TASK ITEM >> Starting from the line that contains "green pear: 2 -> 1", output every remaining line of the records below exactly as it appears, that line and the last one included.
____ DATA FOR THIS EXERCISE
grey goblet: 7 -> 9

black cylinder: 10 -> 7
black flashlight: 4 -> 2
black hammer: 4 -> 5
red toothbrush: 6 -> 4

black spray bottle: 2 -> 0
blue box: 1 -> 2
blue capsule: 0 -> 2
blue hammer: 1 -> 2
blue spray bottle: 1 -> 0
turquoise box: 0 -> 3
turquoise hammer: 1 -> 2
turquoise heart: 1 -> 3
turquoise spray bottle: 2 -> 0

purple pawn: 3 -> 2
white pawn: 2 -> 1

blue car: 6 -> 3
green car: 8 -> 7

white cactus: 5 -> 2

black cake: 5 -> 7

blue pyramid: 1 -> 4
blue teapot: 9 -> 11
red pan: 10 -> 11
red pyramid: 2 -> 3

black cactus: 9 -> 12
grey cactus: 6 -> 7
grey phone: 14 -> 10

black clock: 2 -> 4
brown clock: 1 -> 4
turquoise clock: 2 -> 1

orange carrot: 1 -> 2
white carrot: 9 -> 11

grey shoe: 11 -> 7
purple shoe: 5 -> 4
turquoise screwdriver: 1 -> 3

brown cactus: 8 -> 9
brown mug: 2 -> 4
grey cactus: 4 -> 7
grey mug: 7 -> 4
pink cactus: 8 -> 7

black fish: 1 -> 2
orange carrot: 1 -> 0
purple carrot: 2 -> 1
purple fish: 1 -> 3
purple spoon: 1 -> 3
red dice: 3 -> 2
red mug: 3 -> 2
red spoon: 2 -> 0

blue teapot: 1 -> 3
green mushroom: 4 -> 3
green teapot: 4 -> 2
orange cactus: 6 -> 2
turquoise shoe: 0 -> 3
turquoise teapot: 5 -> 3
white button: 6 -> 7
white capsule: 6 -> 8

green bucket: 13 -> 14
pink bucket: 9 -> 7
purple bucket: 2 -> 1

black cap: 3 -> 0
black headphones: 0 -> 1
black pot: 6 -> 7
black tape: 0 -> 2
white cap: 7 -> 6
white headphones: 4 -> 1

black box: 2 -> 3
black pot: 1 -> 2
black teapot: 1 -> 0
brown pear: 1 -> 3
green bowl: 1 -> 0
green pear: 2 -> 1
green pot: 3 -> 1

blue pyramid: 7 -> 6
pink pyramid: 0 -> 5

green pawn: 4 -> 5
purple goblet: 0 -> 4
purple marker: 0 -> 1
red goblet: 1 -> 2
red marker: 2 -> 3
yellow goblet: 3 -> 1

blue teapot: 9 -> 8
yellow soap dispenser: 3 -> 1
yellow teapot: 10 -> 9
________
OUTPUT OF THE TASK >>
green pear: 2 -> 1
green pot: 3 -> 1

blue pyramid: 7 -> 6
pink pyramid: 0 -> 5

green pawn: 4 -> 5
purple goblet: 0 -> 4
purple marker: 0 -> 1
red goblet: 1 -> 2
red marker: 2 -> 3
yellow goblet: 3 -> 1

blue teapot: 9 -> 8
yellow soap dispenser: 3 -> 1
yellow teapot: 10 -> 9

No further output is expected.